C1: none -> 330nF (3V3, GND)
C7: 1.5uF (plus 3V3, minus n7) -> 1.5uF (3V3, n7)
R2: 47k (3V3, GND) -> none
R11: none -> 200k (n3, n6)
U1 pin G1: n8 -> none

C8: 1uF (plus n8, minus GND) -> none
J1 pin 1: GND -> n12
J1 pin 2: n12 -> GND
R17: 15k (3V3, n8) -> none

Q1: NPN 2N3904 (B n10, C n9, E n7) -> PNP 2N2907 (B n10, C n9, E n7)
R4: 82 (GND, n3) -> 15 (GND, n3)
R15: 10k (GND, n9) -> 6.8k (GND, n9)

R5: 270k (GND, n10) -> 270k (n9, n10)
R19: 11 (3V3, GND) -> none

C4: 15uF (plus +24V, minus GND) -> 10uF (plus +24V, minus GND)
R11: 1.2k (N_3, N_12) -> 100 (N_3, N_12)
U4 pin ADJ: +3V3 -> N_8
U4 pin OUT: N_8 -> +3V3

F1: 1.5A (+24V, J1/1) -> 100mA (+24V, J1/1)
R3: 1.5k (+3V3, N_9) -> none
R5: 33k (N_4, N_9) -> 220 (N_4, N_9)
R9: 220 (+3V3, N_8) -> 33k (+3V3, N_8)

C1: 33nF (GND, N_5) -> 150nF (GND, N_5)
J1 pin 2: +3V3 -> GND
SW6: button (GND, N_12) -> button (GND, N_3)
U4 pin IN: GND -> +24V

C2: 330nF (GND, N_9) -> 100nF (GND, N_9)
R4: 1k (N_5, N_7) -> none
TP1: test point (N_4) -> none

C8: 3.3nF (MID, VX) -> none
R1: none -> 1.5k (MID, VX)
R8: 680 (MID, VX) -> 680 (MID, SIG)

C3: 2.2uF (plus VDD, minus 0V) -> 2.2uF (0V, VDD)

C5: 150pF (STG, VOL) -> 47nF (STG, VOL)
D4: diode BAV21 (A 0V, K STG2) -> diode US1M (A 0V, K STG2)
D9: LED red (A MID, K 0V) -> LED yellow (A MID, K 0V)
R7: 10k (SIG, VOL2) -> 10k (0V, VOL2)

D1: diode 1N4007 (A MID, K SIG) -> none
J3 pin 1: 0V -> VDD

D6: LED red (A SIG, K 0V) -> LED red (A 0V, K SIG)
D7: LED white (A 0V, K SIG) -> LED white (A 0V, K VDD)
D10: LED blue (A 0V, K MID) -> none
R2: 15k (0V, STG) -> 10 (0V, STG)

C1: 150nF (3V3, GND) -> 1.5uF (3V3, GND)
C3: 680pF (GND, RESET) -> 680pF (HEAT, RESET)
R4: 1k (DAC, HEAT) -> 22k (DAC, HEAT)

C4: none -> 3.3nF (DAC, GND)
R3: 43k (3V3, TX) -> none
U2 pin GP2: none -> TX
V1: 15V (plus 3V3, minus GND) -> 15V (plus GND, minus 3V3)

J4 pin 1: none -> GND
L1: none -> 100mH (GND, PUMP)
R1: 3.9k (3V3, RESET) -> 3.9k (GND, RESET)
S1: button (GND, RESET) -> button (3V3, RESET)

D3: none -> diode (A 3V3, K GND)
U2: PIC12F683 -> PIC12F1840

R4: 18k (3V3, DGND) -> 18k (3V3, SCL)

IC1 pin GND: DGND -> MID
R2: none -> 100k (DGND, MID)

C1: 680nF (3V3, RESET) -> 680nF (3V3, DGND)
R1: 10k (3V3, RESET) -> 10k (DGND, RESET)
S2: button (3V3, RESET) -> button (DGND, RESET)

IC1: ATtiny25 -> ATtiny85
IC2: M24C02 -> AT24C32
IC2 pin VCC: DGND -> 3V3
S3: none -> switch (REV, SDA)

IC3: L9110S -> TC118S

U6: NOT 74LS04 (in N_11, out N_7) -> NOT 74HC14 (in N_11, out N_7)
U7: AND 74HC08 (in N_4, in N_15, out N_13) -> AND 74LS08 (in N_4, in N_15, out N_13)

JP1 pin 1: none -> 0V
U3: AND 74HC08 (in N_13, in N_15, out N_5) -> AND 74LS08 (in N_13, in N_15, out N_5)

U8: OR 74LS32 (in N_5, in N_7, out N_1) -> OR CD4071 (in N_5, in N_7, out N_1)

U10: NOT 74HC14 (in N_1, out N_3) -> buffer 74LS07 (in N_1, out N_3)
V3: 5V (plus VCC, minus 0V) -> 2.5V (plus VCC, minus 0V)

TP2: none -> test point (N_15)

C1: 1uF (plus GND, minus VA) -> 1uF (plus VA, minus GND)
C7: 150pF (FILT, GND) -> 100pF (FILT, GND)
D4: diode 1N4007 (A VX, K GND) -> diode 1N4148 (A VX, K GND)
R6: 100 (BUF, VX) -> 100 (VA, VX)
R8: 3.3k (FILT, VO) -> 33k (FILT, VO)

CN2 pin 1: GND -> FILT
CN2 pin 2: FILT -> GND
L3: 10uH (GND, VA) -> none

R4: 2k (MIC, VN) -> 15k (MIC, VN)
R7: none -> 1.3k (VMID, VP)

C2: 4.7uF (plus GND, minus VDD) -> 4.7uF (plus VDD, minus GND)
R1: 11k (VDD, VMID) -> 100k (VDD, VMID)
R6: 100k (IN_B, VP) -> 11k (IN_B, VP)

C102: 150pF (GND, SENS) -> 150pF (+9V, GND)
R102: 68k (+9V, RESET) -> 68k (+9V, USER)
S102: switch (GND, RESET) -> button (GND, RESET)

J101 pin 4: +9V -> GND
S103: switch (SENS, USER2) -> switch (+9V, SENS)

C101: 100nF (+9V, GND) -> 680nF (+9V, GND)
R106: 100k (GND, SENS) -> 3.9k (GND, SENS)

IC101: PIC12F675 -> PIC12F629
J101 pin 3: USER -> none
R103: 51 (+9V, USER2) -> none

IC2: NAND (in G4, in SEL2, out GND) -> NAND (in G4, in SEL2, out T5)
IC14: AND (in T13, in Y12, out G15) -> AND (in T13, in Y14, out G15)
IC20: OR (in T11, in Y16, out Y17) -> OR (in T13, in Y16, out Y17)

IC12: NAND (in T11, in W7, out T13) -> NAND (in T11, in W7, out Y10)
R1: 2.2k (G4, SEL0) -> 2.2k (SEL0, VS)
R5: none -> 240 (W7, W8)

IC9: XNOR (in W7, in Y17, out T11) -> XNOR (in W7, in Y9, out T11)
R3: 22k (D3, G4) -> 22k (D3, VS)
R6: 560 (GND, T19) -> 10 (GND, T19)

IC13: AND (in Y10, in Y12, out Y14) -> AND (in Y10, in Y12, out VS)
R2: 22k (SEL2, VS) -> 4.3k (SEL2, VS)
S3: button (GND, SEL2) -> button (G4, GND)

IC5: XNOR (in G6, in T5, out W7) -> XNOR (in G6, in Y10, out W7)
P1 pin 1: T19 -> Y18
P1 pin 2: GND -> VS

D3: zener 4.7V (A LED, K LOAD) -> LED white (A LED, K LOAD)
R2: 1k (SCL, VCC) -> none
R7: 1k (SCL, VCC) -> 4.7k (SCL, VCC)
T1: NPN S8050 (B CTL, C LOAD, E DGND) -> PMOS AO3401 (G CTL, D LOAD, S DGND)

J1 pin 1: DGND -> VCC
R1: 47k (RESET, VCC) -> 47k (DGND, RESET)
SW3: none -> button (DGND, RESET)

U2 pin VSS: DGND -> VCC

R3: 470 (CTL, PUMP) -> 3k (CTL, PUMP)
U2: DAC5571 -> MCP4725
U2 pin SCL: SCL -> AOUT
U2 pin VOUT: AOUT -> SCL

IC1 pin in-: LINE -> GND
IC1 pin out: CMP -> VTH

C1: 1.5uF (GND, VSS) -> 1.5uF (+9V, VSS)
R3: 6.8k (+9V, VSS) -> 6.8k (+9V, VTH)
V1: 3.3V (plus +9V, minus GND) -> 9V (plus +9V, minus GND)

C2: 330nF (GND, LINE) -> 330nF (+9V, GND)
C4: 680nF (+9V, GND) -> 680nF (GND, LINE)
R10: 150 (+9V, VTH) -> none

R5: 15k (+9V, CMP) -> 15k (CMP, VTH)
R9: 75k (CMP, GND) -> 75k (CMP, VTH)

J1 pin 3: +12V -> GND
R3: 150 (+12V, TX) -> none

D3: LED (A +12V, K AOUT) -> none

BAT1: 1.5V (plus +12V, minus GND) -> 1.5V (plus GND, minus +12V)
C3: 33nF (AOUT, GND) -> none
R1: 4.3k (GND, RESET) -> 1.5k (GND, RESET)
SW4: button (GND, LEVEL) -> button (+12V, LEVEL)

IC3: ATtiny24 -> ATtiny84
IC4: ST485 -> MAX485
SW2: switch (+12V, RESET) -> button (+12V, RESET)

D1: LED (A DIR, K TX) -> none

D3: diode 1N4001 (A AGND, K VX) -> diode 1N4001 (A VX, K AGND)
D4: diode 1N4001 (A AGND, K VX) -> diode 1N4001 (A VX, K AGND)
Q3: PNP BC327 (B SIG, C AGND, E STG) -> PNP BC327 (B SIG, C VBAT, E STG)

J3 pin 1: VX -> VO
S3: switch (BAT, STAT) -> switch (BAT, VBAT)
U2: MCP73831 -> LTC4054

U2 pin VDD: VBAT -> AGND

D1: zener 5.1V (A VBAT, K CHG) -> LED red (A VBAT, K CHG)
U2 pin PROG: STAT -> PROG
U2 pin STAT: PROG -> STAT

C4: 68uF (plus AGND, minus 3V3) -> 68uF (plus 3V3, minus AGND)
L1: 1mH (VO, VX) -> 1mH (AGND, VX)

* * * * * * *

What is required — Quote exactly the first line of the entries and every line after it, stopping with the line that contains "U2 pin GP2: none -> TX".

Answer box —
C1: none -> 330nF (3V3, GND)
C7: 1.5uF (plus 3V3, minus n7) -> 1.5uF (3V3, n7)
R2: 47k (3V3, GND) -> none
R11: none -> 200k (n3, n6)
U1 pin G1: n8 -> none

C8: 1uF (plus n8, minus GND) -> none
J1 pin 1: GND -> n12
J1 pin 2: n12 -> GND
R17: 15k (3V3, n8) -> none

Q1: NPN 2N3904 (B n10, C n9, E n7) -> PNP 2N2907 (B n10, C n9, E n7)
R4: 82 (GND, n3) -> 15 (GND, n3)
R15: 10k (GND, n9) -> 6.8k (GND, n9)

R5: 270k (GND, n10) -> 270k (n9, n10)
R19: 11 (3V3, GND) -> none

C4: 15uF (plus +24V, minus GND) -> 10uF (plus +24V, minus GND)
R11: 1.2k (N_3, N_12) -> 100 (N_3, N_12)
U4 pin ADJ: +3V3 -> N_8
U4 pin OUT: N_8 -> +3V3

F1: 1.5A (+24V, J1/1) -> 100mA (+24V, J1/1)
R3: 1.5k (+3V3, N_9) -> none
R5: 33k (N_4, N_9) -> 220 (N_4, N_9)
R9: 220 (+3V3, N_8) -> 33k (+3V3, N_8)

C1: 33nF (GND, N_5) -> 150nF (GND, N_5)
J1 pin 2: +3V3 -> GND
SW6: button (GND, N_12) -> button (GND, N_3)
U4 pin IN: GND -> +24V

C2: 330nF (GND, N_9) -> 100nF (GND, N_9)
R4: 1k (N_5, N_7) -> none
TP1: test point (N_4) -> none

C8: 3.3nF (MID, VX) -> none
R1: none -> 1.5k (MID, VX)
R8: 680 (MID, VX) -> 680 (MID, SIG)

C3: 2.2uF (plus VDD, minus 0V) -> 2.2uF (0V, VDD)

C5: 150pF (STG, VOL) -> 47nF (STG, VOL)
D4: diode BAV21 (A 0V, K STG2) -> diode US1M (A 0V, K STG2)
D9: LED red (A MID, K 0V) -> LED yellow (A MID, K 0V)
R7: 10k (SIG, VOL2) -> 10k (0V, VOL2)

D1: diode 1N4007 (A MID, K SIG) -> none
J3 pin 1: 0V -> VDD

D6: LED red (A SIG, K 0V) -> LED red (A 0V, K SIG)
D7: LED white (A 0V, K SIG) -> LED white (A 0V, K VDD)
D10: LED blue (A 0V, K MID) -> none
R2: 15k (0V, STG) -> 10 (0V, STG)

C1: 150nF (3V3, GND) -> 1.5uF (3V3, GND)
C3: 680pF (GND, RESET) -> 680pF (HEAT, RESET)
R4: 1k (DAC, HEAT) -> 22k (DAC, HEAT)

C4: none -> 3.3nF (DAC, GND)
R3: 43k (3V3, TX) -> none
U2 pin GP2: none -> TX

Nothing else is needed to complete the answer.